▶ _Activity_
The reply should reproduce every line of the data below word for word, minus any images.

▶ _Information_
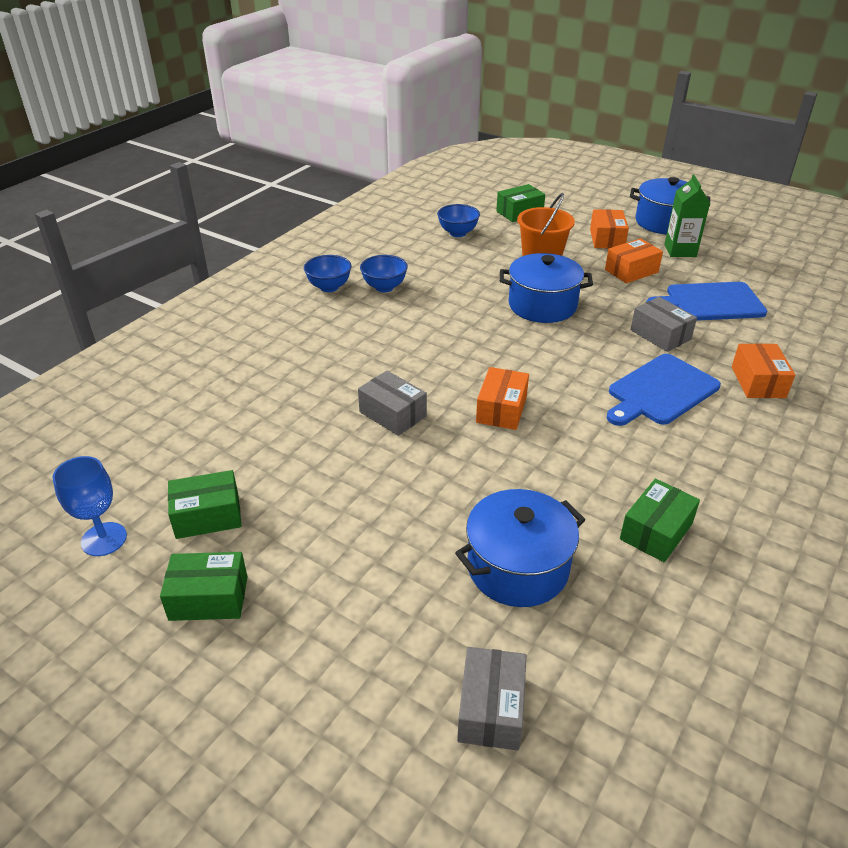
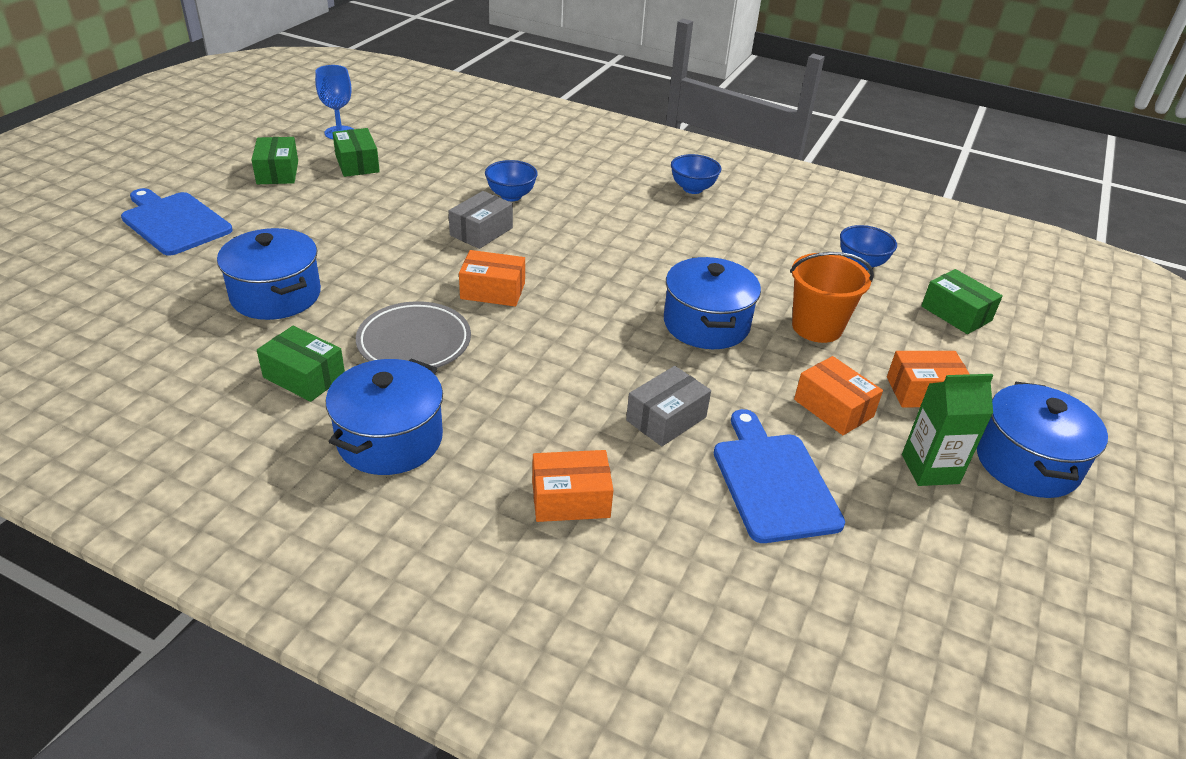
camera: 80 degrees right, 0 degrees up
blue bowl [360,255,408,292] -> blue bowl moved to [485,160,538,201]
grey box [457,647,527,751] -> none
blue cutting board [607,354,721,426] -> blue cutting board moved to [121,188,233,256]
none -> blue pot [326,358,443,475]
none -> grey plate [356,301,471,368]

▶ _Solution_
camera: 80 degrees right, 0 degrees up
blue bowl [360,255,408,292] -> blue bowl moved to [485,160,538,201]
grey box [457,647,527,751] -> none
blue cutting board [607,354,721,426] -> blue cutting board moved to [121,188,233,256]
none -> blue pot [326,358,443,475]
none -> grey plate [356,301,471,368]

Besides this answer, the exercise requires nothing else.